PROBLEM TO SOLVE » Repeat the line that contains "Segment: carcinoma.", the line that contains "Here is an image.", and all lines between them, exactly and with no other lines.

— Begin MATERIAL TO PROCESS —

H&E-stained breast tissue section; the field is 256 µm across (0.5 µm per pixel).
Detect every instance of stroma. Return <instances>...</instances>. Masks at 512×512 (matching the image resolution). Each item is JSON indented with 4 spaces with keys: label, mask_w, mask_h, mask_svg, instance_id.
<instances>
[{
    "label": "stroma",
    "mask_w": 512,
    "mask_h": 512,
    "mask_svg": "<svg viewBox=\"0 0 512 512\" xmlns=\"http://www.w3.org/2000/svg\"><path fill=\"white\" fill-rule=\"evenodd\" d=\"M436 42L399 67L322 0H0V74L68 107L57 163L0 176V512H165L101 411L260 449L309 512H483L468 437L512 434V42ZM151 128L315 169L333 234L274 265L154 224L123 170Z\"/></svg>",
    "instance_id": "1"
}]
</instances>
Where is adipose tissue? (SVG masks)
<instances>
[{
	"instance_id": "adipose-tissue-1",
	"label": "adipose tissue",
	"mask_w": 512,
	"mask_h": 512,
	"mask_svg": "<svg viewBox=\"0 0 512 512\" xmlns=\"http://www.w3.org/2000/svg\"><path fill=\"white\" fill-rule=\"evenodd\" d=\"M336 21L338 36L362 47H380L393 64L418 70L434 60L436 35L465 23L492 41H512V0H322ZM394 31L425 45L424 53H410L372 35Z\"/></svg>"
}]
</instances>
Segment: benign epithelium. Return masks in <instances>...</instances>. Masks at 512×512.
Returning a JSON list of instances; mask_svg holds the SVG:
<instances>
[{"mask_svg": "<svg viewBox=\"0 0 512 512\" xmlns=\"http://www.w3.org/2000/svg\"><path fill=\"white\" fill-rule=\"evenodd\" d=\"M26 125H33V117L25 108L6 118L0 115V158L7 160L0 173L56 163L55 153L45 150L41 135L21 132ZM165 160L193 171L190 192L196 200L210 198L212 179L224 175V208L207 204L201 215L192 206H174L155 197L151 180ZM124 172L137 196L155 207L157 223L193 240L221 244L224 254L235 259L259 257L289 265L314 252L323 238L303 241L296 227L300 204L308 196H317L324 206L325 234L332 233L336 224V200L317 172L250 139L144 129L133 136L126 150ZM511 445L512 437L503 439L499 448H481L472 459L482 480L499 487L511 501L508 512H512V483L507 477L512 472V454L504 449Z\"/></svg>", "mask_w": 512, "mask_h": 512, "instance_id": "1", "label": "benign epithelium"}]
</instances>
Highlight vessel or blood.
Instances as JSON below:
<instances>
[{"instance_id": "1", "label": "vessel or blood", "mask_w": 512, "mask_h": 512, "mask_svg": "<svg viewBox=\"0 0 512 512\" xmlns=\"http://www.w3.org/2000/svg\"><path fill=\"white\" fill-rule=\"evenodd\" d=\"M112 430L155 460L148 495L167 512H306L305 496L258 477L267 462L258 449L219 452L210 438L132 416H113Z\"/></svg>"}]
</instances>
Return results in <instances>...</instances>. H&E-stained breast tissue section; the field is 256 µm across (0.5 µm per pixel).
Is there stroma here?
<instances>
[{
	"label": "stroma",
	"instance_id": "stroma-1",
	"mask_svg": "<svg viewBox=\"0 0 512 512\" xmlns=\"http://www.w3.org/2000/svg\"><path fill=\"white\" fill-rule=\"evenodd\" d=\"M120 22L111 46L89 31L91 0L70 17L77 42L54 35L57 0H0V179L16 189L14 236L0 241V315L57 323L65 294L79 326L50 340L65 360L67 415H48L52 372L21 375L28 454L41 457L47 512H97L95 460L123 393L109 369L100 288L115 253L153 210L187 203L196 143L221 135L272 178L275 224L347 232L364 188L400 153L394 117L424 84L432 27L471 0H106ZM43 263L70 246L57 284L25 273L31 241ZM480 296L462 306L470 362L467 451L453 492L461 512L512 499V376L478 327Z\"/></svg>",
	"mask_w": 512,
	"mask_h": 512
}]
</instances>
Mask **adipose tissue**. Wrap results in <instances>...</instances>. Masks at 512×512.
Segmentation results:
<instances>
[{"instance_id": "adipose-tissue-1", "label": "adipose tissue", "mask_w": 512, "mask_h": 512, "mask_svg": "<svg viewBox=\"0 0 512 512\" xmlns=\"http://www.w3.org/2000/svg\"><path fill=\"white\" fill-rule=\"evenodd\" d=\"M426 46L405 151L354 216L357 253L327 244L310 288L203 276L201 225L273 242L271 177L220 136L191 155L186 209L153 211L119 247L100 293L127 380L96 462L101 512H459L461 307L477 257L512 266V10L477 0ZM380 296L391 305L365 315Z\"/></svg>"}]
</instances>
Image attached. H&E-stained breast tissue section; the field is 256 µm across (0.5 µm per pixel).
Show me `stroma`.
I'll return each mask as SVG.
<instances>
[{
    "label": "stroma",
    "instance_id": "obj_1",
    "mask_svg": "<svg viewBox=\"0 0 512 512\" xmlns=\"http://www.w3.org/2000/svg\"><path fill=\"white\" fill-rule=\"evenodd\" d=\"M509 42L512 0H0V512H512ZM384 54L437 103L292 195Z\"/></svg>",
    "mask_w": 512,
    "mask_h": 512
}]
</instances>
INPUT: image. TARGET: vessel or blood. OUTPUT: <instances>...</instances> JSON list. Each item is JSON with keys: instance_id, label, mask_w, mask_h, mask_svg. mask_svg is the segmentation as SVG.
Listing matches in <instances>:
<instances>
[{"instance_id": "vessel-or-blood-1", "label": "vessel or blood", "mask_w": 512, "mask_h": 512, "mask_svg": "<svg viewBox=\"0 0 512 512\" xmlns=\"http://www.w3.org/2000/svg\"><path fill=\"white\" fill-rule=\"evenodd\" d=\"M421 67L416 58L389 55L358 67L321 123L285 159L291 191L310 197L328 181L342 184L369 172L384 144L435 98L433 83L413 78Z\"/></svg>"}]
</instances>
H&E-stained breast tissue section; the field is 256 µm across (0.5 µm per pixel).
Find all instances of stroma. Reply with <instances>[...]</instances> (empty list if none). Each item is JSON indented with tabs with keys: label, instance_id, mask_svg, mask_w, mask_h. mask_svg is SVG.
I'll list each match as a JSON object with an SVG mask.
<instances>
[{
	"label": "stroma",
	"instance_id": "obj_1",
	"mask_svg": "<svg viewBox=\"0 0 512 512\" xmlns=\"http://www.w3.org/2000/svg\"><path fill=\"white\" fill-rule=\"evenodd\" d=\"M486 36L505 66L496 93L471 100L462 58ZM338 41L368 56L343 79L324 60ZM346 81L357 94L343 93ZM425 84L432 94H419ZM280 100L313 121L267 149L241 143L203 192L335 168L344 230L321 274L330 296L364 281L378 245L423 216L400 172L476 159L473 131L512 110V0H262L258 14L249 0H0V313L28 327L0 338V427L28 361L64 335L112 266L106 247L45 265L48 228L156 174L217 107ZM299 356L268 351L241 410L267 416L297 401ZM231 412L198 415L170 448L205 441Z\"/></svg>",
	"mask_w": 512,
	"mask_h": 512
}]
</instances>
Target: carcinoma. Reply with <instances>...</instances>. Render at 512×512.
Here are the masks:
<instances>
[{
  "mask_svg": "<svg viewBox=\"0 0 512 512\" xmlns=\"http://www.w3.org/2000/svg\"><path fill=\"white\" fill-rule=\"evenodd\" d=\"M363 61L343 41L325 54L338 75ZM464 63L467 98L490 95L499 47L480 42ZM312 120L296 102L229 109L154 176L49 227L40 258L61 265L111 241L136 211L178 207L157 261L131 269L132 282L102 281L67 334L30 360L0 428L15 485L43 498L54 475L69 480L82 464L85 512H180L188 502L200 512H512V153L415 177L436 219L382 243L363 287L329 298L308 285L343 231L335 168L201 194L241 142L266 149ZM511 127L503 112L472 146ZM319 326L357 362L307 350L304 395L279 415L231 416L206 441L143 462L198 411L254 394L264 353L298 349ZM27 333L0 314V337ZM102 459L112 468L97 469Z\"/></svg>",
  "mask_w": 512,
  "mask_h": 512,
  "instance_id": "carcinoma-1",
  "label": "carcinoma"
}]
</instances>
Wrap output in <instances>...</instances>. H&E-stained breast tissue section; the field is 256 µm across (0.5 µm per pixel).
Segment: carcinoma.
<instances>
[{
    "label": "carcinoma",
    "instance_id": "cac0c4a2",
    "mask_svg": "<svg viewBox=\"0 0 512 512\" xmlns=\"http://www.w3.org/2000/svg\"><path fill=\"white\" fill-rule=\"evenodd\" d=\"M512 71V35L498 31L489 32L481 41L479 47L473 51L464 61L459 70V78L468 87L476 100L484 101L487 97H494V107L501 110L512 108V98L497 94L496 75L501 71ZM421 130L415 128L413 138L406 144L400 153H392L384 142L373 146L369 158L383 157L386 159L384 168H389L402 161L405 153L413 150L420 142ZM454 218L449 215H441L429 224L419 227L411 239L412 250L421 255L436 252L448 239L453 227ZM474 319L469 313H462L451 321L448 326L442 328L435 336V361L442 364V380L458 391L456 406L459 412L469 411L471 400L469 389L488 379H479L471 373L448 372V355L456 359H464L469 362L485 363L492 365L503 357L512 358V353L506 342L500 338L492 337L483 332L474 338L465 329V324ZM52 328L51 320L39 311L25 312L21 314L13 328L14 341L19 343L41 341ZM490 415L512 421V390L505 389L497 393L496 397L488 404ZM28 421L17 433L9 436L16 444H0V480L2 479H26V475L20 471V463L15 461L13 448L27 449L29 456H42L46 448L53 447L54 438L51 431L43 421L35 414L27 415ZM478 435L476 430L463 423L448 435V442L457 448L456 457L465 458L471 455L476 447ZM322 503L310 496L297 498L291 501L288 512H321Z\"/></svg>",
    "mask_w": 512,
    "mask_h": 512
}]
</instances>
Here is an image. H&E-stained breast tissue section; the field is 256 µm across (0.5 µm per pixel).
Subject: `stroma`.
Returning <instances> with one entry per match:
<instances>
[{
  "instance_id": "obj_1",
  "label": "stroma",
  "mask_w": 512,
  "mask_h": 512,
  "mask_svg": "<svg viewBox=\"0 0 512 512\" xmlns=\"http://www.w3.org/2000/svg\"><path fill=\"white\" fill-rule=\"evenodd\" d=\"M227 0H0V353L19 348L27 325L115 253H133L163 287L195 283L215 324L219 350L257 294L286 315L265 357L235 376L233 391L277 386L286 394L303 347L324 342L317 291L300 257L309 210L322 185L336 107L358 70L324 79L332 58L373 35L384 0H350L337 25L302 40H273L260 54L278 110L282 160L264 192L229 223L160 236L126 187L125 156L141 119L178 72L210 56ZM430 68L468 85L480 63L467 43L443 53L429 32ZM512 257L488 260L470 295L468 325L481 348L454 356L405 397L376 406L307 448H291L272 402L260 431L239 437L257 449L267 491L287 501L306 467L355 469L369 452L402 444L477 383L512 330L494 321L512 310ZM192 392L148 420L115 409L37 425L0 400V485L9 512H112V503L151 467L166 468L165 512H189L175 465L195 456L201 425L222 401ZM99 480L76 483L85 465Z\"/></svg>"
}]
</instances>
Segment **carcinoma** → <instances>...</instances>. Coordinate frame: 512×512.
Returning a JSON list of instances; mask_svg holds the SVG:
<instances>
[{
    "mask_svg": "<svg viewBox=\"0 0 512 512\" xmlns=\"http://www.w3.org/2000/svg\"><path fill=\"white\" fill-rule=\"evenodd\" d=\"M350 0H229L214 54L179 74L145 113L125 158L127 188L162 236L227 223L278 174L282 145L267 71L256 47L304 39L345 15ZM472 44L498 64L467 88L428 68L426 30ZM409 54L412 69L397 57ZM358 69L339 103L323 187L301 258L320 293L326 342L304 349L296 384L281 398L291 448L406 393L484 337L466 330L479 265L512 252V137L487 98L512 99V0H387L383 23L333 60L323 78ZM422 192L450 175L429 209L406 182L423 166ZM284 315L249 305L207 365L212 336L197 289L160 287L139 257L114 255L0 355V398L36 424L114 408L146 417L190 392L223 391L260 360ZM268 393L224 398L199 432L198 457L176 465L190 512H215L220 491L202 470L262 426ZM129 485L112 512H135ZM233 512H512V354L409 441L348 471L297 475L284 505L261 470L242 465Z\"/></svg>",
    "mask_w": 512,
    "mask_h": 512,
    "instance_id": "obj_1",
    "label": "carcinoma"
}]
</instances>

— End MATERIAL TO PROCESS —

EXERCISE OUTPUT »
Segment: carcinoma.
<instances>
[{
    "label": "carcinoma",
    "instance_id": "cac0c4a2",
    "mask_svg": "<svg viewBox=\"0 0 512 512\" xmlns=\"http://www.w3.org/2000/svg\"><path fill=\"white\" fill-rule=\"evenodd\" d=\"M512 71V35L498 31L489 32L481 41L479 47L473 51L464 61L459 70V78L468 87L476 100L484 101L487 97H494V107L501 110L512 108V98L497 94L496 75L501 71ZM421 130L415 128L413 138L406 144L400 153H392L384 142L373 146L369 158L383 157L386 159L384 168H389L402 161L405 153L413 150L420 142ZM454 218L449 215H441L429 224L419 227L411 239L412 250L421 255L436 252L448 239L453 227ZM474 319L469 313H462L451 321L448 326L442 328L435 336V361L442 364V380L458 391L456 406L459 412L469 411L471 400L469 389L488 379H479L471 373L448 372V355L456 359H464L469 362L485 363L492 365L503 357L512 358V353L506 342L500 338L492 337L483 332L474 338L465 329V324ZM52 328L51 320L39 311L25 312L21 314L13 328L14 341L19 343L41 341ZM490 415L512 421V390L505 389L497 393L496 397L488 404ZM28 421L17 433L9 436L16 444H0V480L2 479H26V475L20 471V463L15 461L13 448L27 449L29 456H42L46 448L53 447L54 438L51 431L43 421L35 414L27 415ZM478 435L476 430L463 423L448 435V442L457 448L456 457L465 458L471 455L476 447ZM322 503L310 496L297 498L291 501L288 512H321Z\"/></svg>",
    "mask_w": 512,
    "mask_h": 512
}]
</instances>
Here is an image. H&E-stained breast tissue section; the field is 256 µm across (0.5 µm per pixel).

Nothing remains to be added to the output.